**Task directions**
You are to retype exactly the line with "change=added; new=YELLOW PASTRY" and every line after it in the entries below.

★ ★ ★ ★

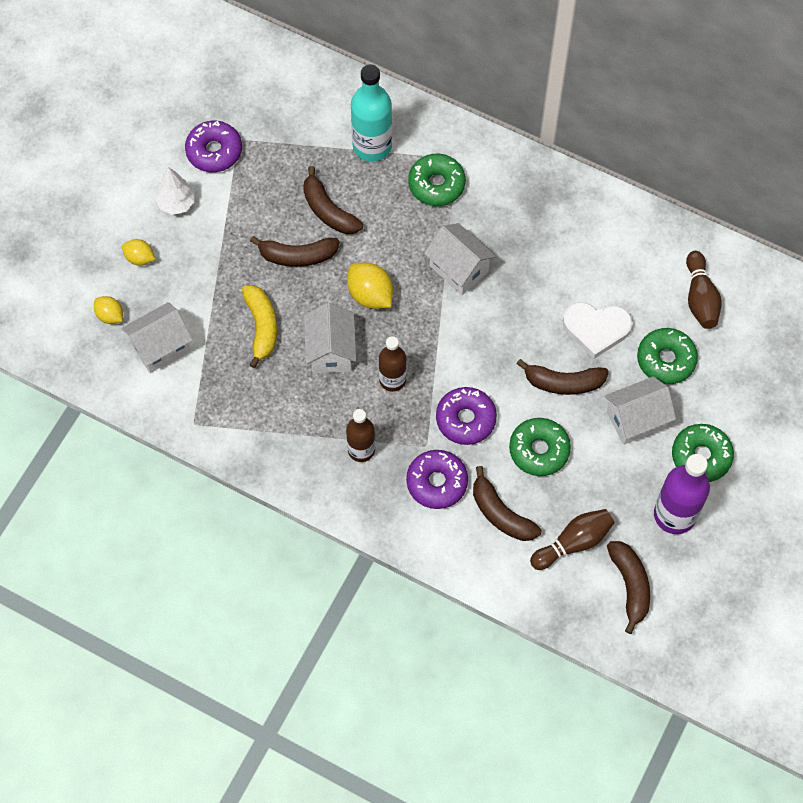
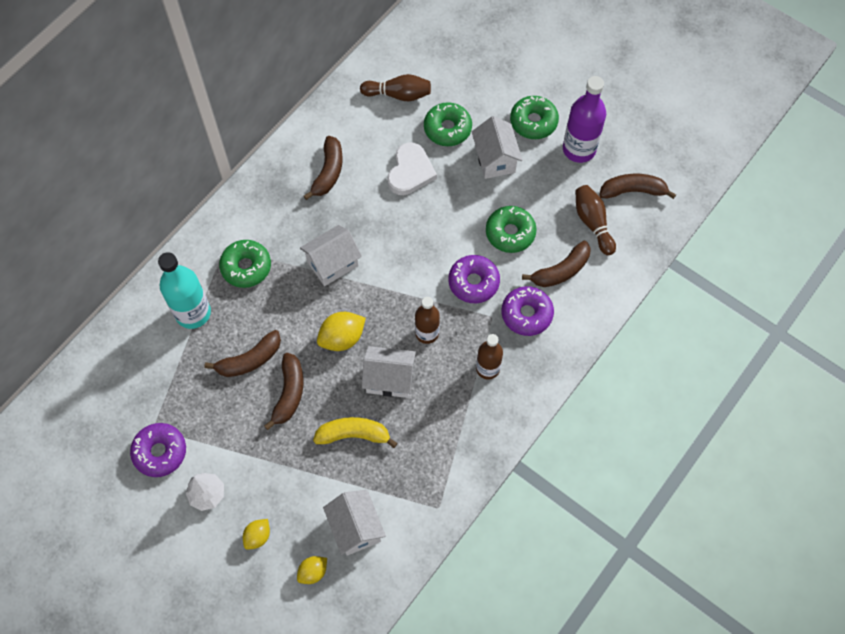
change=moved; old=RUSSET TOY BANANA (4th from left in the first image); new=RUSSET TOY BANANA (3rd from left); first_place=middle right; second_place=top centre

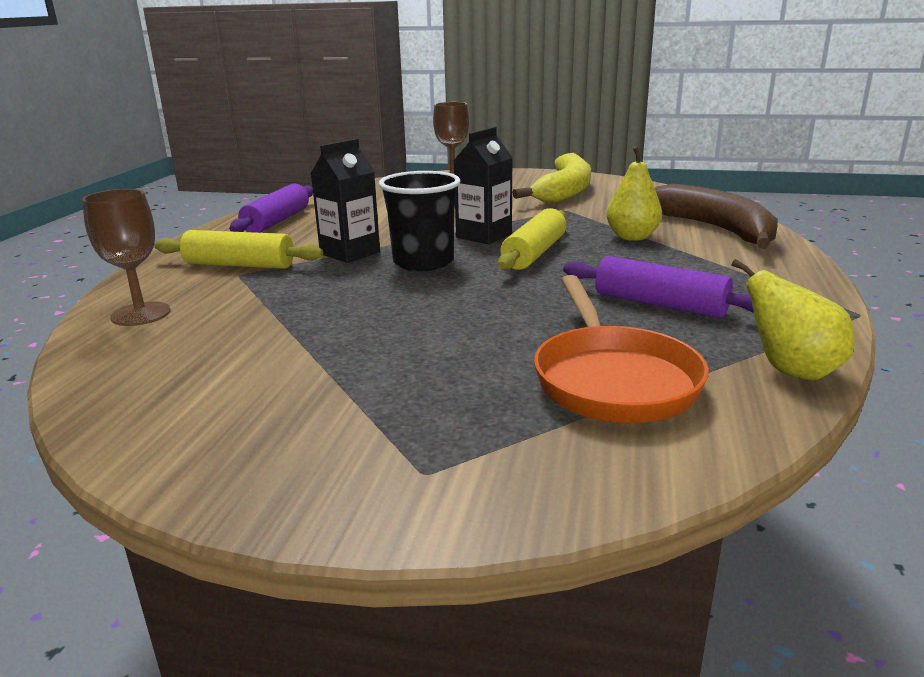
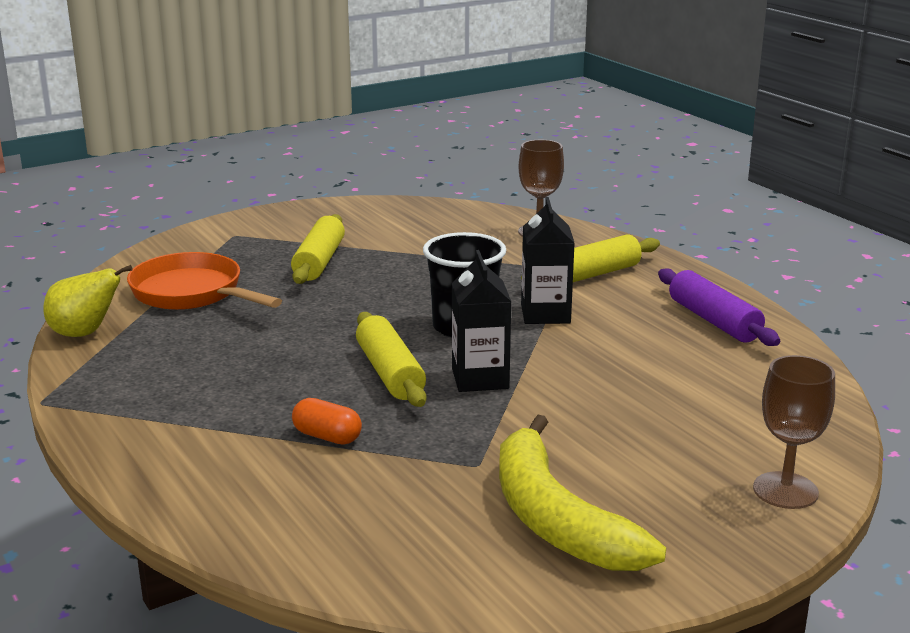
change=added; new=YELLOW PASTRY ROLLER (1st from left); second_place=centre
change=replaced; old=YELLOW PEAR FRUIT (1st from left); new=ORANGE PILL SHAPE; first_place=top right; second_place=centre
change=removed; old=VIOLET PASTRY ROLLER (2nd from left); first_place=middle right
change=removed; old=RUSSET TOY BANANA; first_place=top right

★ ★ ★ ★

**Your solution**
change=added; new=YELLOW PASTRY ROLLER (1st from left); second_place=centre
change=replaced; old=YELLOW PEAR FRUIT (1st from left); new=ORANGE PILL SHAPE; first_place=top right; second_place=centre
change=removed; old=VIOLET PASTRY ROLLER (2nd from left); first_place=middle right
change=removed; old=RUSSET TOY BANANA; first_place=top right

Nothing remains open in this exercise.